Exercise instructions
From the data, copy out every line in which the word "down" appears.

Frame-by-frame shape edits
──────
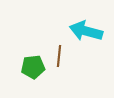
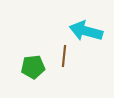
brown line: moved 5 px right
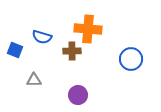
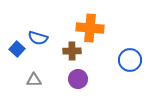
orange cross: moved 2 px right, 1 px up
blue semicircle: moved 4 px left, 1 px down
blue square: moved 2 px right, 1 px up; rotated 21 degrees clockwise
blue circle: moved 1 px left, 1 px down
purple circle: moved 16 px up
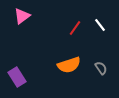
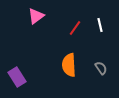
pink triangle: moved 14 px right
white line: rotated 24 degrees clockwise
orange semicircle: rotated 105 degrees clockwise
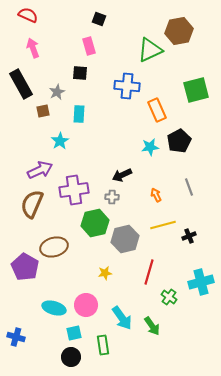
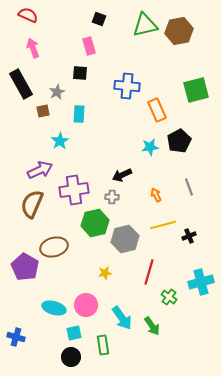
green triangle at (150, 50): moved 5 px left, 25 px up; rotated 12 degrees clockwise
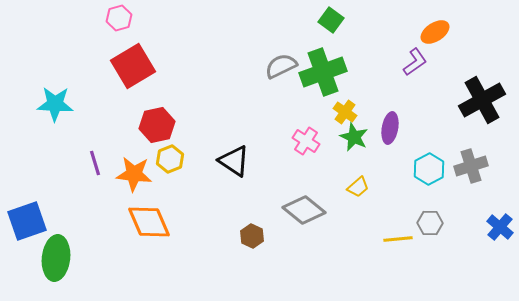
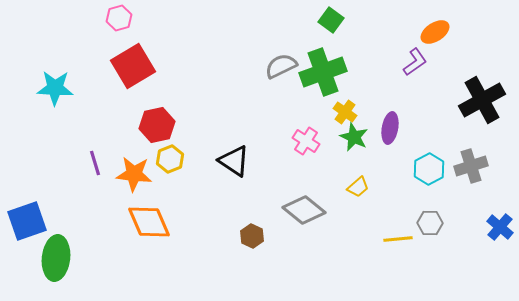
cyan star: moved 16 px up
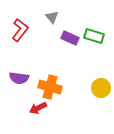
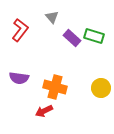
purple rectangle: moved 2 px right; rotated 18 degrees clockwise
orange cross: moved 5 px right
red arrow: moved 6 px right, 3 px down
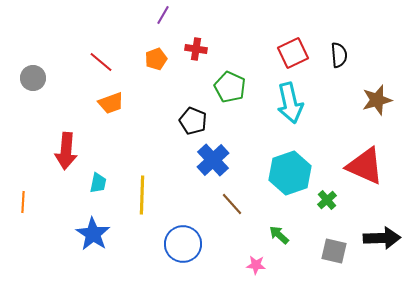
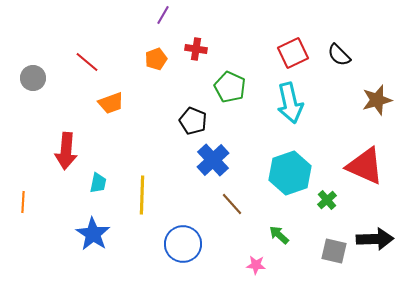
black semicircle: rotated 140 degrees clockwise
red line: moved 14 px left
black arrow: moved 7 px left, 1 px down
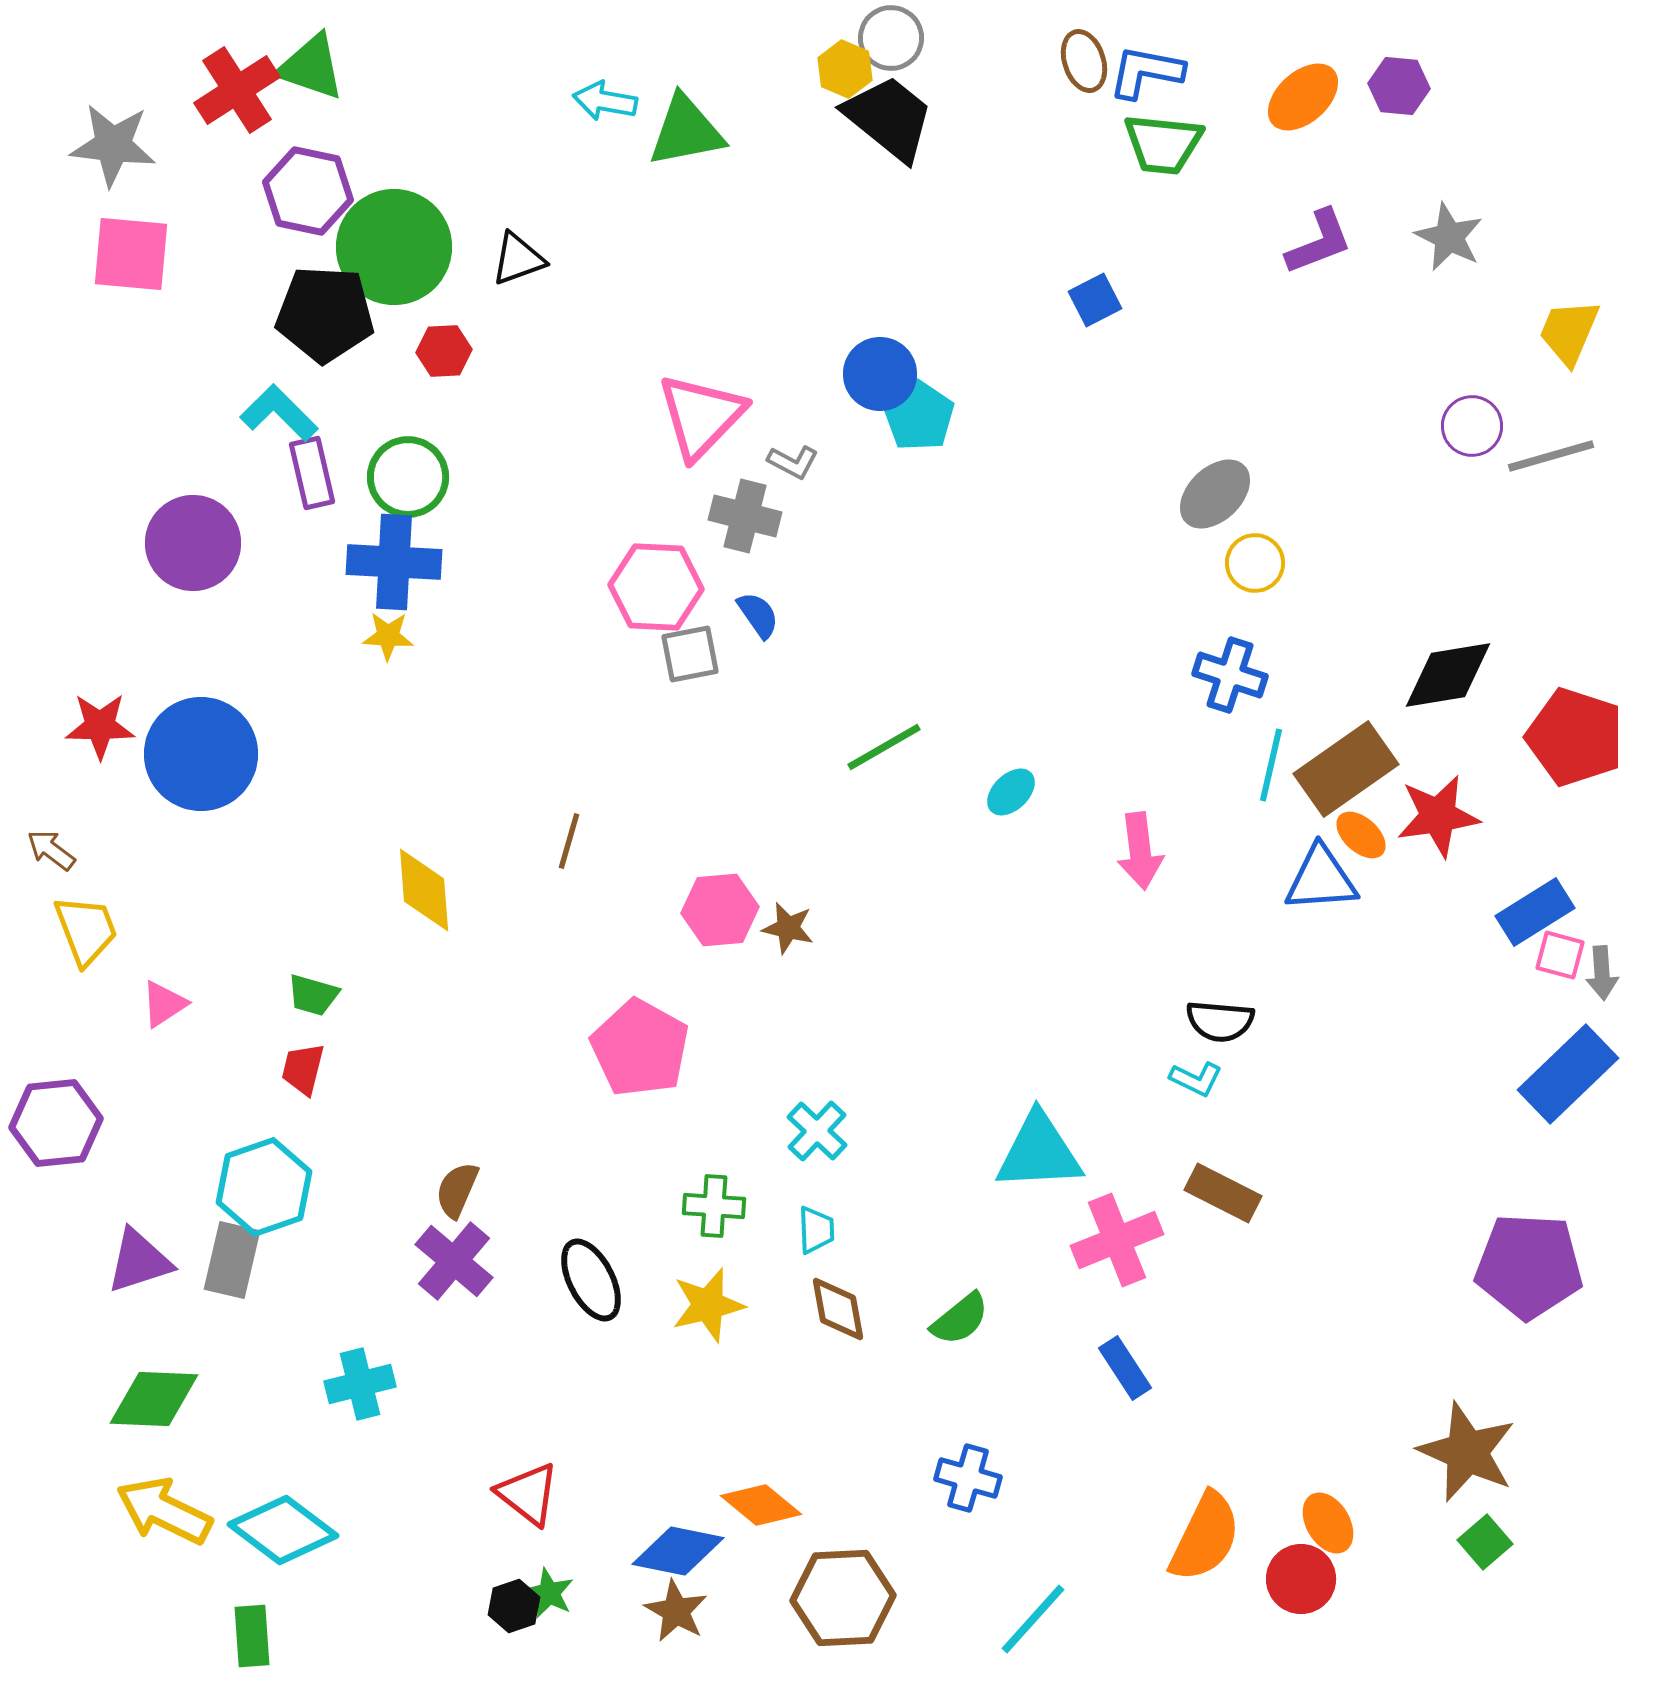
──────
Completed exercise
blue semicircle: moved 4 px left, 1 px down
blue circle: moved 1 px left, 1 px down
red arrow: moved 6 px right, 3 px down
black arrow: moved 7 px left, 1 px down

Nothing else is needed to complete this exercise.